- Opening Delimiter -
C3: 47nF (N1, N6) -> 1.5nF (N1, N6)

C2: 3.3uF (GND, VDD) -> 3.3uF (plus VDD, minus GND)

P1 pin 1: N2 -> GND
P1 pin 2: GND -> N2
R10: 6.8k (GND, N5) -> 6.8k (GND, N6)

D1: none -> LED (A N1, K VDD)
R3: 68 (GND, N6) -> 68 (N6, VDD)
- Closing Delimiter -
- Opening Delimiter -
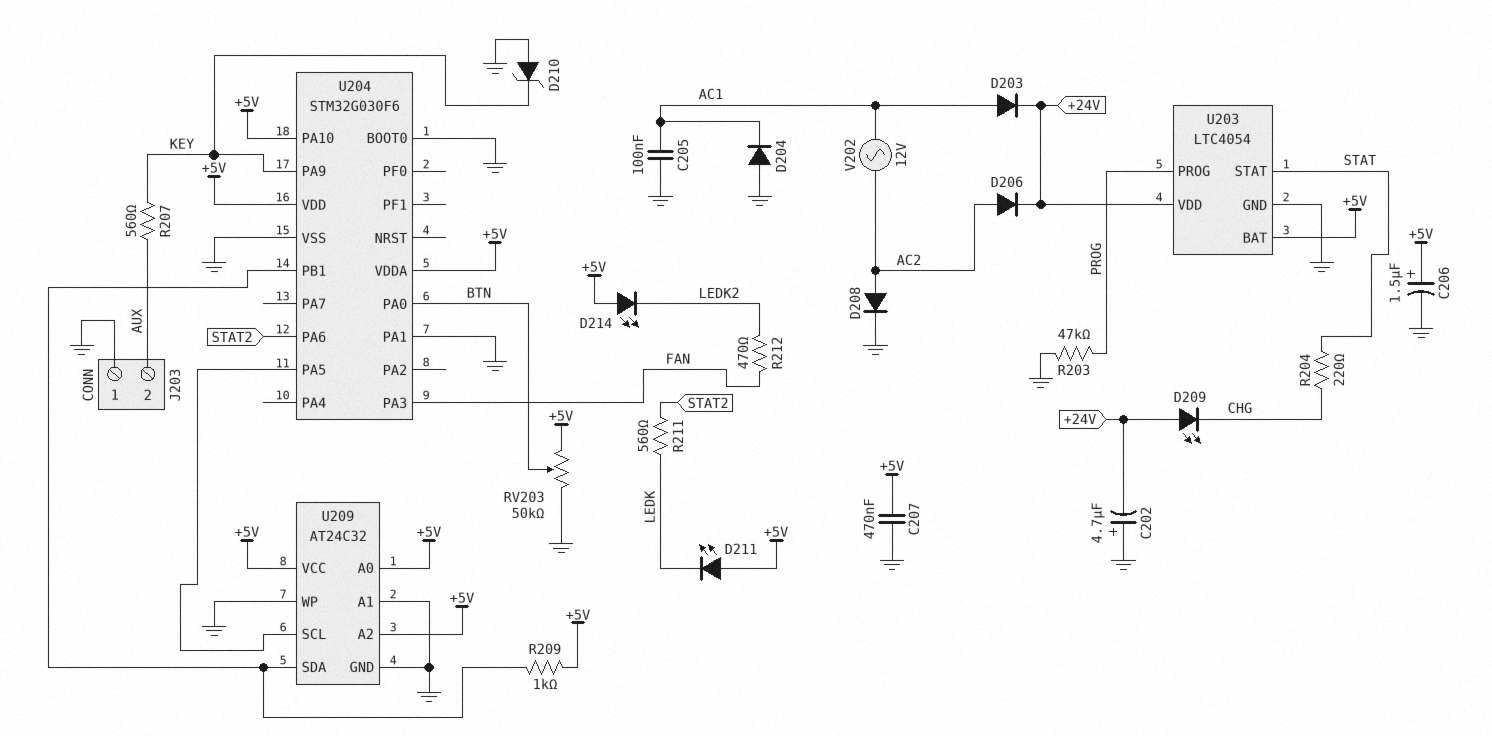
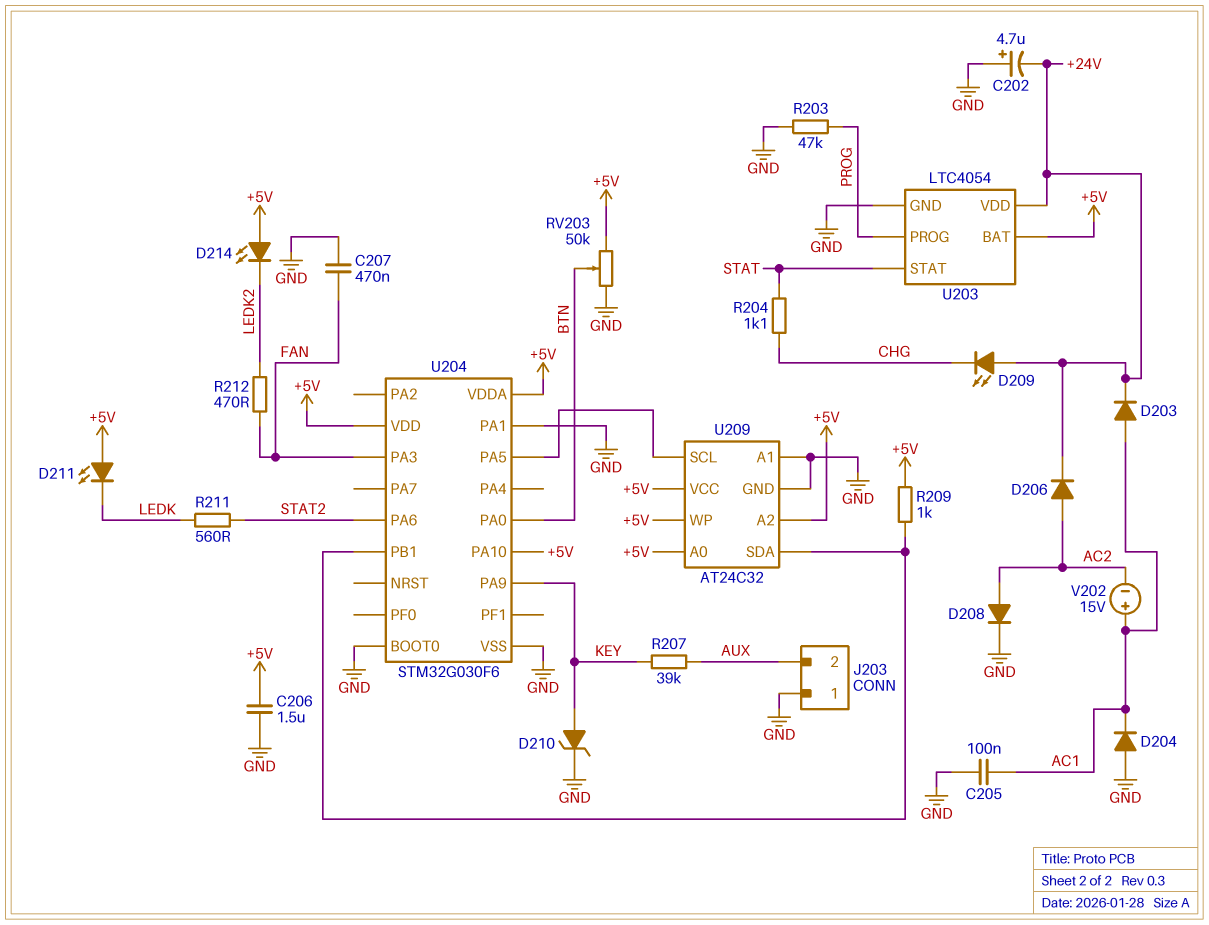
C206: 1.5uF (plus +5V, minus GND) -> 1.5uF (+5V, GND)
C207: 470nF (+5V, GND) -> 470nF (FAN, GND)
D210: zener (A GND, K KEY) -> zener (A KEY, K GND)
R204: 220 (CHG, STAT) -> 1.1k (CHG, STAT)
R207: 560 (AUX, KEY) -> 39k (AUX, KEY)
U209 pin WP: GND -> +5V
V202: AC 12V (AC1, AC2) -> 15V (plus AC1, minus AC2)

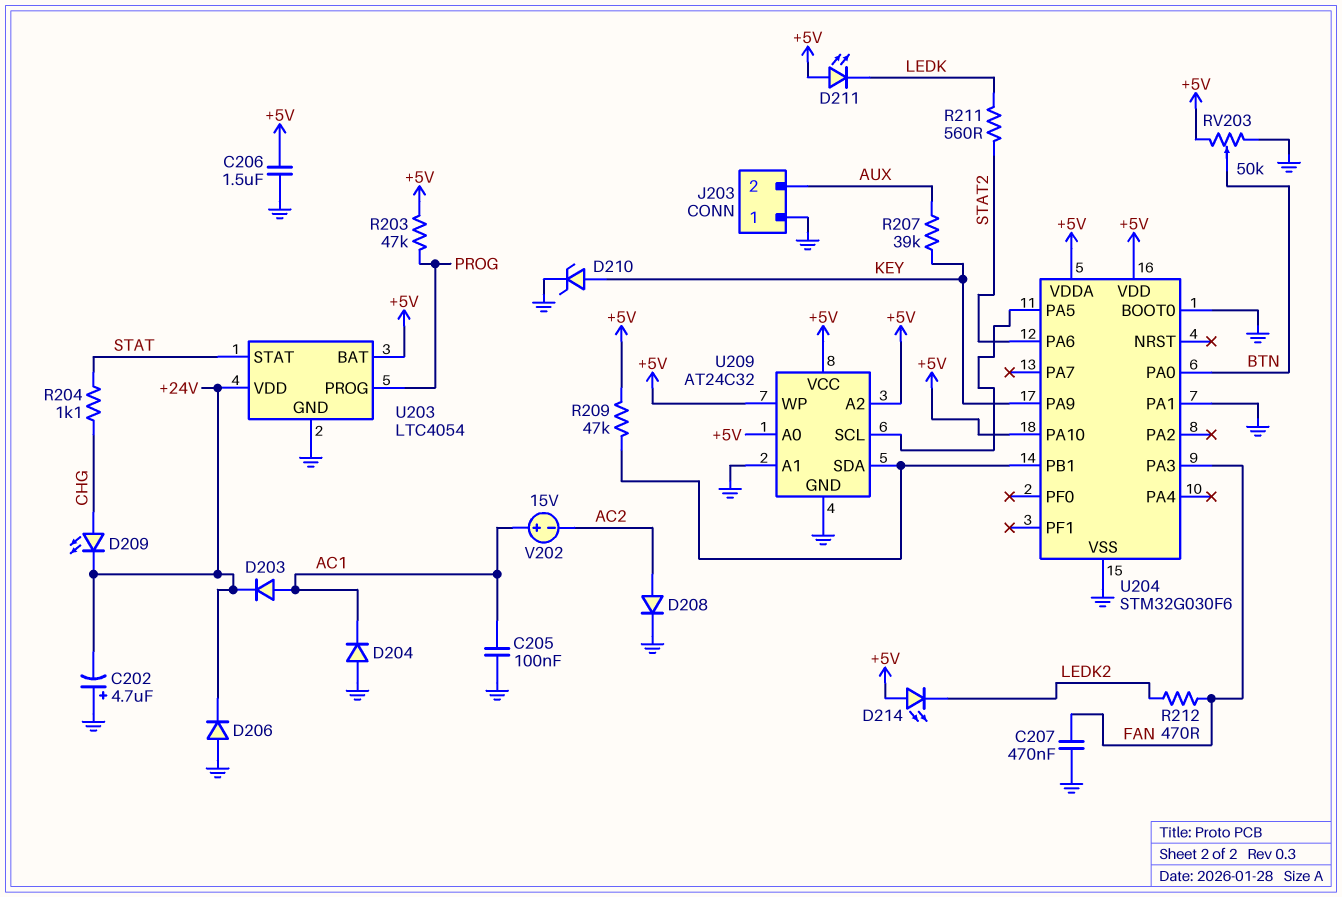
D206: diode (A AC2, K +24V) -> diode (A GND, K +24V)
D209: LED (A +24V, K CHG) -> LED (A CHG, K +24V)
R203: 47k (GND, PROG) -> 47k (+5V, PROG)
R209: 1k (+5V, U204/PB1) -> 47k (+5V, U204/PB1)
- Closing Delimiter -
What to work on - Lines in the records above that carry the word "plus" are to be located and copied.

Answer to the exercise -
C2: 3.3uF (GND, VDD) -> 3.3uF (plus VDD, minus GND)
C206: 1.5uF (plus +5V, minus GND) -> 1.5uF (+5V, GND)
V202: AC 12V (AC1, AC2) -> 15V (plus AC1, minus AC2)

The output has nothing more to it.